START Record excerpts

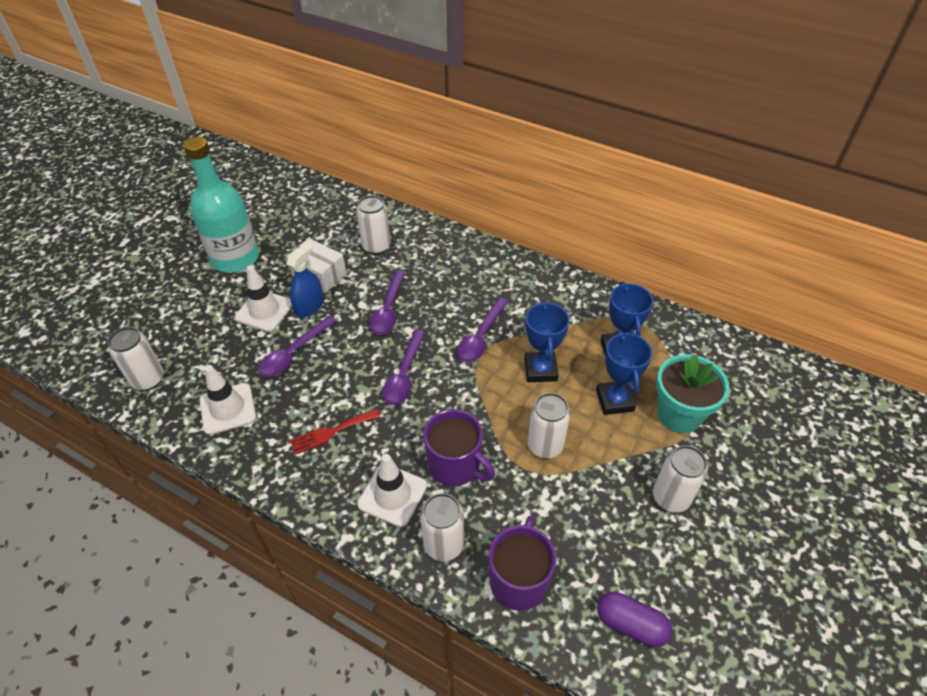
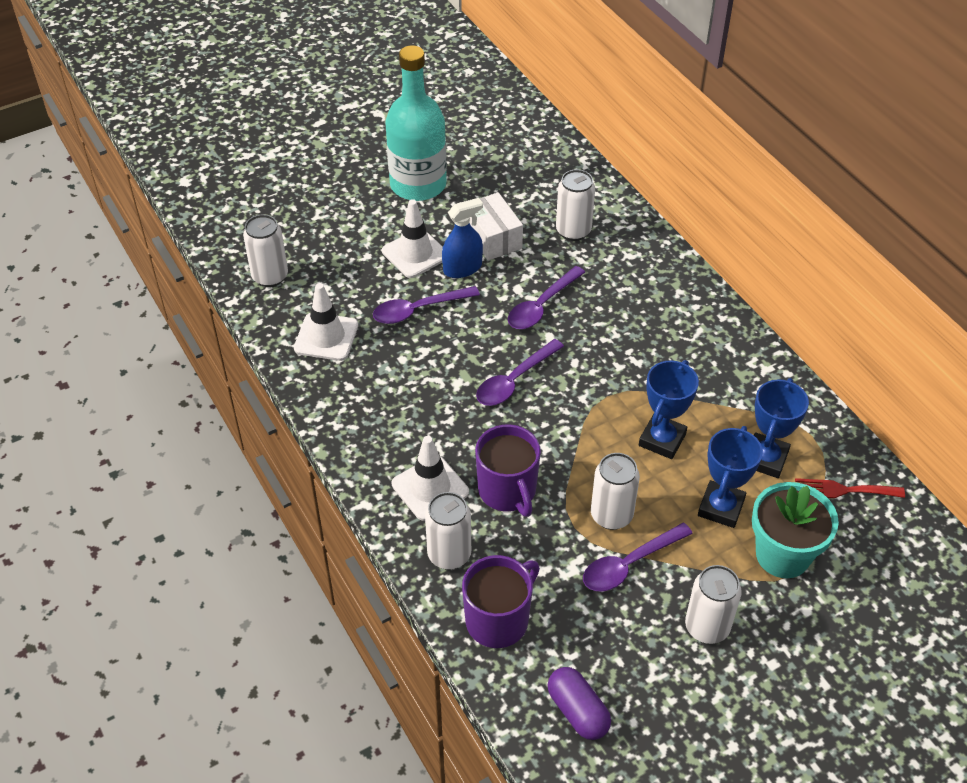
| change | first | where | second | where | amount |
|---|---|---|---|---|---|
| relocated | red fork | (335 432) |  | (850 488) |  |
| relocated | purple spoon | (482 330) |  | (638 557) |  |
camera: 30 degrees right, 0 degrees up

END Record excerpts

**Task description**
Every entry above is to be repeated word for word, with all pictures omitted.

**Result below**
| change | first | where | second | where | amount |
|---|---|---|---|---|---|
| relocated | red fork | (335 432) |  | (850 488) |  |
| relocated | purple spoon | (482 330) |  | (638 557) |  |
camera: 30 degrees right, 0 degrees up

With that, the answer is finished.